What the task requires –
Find the word "TICK" in the listing; pull out each line holding it.
(Beginning of Dataset records)
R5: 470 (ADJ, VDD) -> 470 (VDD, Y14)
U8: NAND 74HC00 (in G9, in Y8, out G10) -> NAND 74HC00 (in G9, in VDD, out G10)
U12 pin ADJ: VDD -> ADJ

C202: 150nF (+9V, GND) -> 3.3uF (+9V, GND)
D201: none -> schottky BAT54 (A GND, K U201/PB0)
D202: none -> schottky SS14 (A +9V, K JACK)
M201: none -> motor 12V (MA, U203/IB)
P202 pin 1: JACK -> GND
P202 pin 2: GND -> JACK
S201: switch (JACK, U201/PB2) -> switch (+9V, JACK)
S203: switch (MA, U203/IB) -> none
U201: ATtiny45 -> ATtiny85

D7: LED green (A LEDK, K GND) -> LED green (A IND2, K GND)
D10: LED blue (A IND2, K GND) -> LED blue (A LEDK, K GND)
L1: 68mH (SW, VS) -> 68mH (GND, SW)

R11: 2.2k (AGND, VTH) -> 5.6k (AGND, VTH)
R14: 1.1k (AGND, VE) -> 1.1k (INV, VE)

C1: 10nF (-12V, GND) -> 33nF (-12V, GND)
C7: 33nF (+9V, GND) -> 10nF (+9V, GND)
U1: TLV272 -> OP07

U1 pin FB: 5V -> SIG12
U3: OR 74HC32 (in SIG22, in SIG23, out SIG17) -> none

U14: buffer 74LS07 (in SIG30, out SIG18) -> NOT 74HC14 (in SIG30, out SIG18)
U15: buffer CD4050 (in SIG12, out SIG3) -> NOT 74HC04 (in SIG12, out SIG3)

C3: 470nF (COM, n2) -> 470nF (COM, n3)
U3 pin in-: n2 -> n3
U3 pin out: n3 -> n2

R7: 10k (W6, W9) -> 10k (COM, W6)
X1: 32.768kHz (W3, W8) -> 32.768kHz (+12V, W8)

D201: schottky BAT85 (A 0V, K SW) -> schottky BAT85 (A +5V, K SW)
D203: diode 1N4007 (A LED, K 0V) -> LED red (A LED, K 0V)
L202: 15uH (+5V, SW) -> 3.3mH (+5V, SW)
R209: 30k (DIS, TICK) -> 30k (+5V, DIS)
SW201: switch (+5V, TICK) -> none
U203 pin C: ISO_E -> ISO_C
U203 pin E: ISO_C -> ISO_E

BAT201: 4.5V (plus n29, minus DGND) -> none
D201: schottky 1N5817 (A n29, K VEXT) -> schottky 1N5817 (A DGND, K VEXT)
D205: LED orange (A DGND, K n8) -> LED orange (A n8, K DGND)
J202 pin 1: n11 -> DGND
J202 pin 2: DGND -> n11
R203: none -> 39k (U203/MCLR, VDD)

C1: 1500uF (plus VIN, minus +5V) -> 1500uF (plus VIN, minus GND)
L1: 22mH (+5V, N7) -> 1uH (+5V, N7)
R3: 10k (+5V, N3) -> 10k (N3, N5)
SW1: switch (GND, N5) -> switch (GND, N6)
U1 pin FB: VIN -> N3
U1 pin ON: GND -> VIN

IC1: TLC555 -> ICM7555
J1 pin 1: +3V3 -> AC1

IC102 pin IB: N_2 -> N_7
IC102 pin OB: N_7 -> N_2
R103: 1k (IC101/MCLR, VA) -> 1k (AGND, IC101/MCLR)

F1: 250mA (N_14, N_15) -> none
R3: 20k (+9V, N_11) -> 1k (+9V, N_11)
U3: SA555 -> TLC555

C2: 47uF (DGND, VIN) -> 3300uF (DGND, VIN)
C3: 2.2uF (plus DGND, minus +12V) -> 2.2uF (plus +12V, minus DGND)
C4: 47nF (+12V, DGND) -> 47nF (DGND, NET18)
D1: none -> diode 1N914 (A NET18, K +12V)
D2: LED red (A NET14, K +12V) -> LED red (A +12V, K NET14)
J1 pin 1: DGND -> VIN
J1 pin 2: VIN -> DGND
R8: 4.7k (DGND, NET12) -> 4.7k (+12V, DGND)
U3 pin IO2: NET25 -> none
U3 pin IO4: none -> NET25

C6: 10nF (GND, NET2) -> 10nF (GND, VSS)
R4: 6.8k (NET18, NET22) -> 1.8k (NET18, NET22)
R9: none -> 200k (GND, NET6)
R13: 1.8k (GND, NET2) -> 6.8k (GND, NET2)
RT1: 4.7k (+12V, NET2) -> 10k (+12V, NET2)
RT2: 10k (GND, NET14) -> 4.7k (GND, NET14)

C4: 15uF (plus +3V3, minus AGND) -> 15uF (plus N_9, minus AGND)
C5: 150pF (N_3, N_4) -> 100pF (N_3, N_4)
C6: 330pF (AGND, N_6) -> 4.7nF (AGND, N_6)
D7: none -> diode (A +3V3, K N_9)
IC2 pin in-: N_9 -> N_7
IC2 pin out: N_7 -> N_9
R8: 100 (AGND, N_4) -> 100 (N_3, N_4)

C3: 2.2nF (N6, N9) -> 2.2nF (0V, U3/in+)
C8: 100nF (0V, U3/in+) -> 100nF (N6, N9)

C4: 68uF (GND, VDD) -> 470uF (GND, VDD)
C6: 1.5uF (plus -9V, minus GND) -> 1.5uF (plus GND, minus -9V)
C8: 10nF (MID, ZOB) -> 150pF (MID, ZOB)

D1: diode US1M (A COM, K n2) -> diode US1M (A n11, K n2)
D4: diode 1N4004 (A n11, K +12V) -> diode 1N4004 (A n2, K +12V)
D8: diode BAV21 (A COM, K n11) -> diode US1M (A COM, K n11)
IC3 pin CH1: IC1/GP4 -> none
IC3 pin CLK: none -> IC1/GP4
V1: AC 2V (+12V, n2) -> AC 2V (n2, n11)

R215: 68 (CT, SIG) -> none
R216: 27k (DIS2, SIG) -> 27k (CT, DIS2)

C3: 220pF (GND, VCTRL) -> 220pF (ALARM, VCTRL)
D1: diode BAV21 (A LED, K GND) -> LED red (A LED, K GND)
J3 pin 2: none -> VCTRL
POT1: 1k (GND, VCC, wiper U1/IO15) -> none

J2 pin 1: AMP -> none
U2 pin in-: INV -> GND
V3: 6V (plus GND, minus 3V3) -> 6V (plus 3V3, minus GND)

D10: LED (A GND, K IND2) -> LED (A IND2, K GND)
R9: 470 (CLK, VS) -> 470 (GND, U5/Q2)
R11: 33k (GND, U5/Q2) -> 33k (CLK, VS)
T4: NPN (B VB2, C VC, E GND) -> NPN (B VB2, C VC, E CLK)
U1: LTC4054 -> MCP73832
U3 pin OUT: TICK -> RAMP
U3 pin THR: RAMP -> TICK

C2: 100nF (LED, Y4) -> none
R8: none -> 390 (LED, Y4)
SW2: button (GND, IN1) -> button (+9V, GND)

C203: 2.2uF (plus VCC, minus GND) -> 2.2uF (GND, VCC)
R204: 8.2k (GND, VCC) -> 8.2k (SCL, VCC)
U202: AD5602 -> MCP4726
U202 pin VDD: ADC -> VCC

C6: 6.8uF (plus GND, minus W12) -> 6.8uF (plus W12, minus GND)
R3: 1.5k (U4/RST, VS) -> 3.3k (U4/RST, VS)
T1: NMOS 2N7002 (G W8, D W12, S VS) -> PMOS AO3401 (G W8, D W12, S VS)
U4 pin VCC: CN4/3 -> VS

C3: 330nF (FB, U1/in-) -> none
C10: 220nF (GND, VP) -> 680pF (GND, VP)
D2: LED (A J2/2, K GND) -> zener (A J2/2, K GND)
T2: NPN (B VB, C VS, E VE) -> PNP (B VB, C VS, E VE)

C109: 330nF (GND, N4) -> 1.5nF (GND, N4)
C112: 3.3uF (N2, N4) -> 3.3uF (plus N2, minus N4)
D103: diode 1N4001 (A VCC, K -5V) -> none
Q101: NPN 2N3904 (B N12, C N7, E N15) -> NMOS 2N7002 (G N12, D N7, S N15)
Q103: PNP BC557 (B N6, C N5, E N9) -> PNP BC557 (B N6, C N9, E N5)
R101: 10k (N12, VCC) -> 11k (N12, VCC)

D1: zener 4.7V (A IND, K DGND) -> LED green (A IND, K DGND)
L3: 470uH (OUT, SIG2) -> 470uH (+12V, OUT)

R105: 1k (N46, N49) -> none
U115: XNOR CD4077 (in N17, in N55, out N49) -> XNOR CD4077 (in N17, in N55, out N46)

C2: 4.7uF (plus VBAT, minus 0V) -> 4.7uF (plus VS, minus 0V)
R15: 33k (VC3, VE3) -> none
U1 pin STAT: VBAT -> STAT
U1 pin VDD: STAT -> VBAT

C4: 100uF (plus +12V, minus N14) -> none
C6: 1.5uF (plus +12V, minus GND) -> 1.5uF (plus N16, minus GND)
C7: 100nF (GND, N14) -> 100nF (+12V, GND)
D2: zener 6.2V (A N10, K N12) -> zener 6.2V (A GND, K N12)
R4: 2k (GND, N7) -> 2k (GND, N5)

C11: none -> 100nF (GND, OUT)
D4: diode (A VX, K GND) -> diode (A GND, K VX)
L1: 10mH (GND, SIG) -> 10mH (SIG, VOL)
(End of Dataset records)
Solution –
R209: 30k (DIS, TICK) -> 30k (+5V, DIS)
SW201: switch (+5V, TICK) -> none
U3 pin OUT: TICK -> RAMP
U3 pin THR: RAMP -> TICK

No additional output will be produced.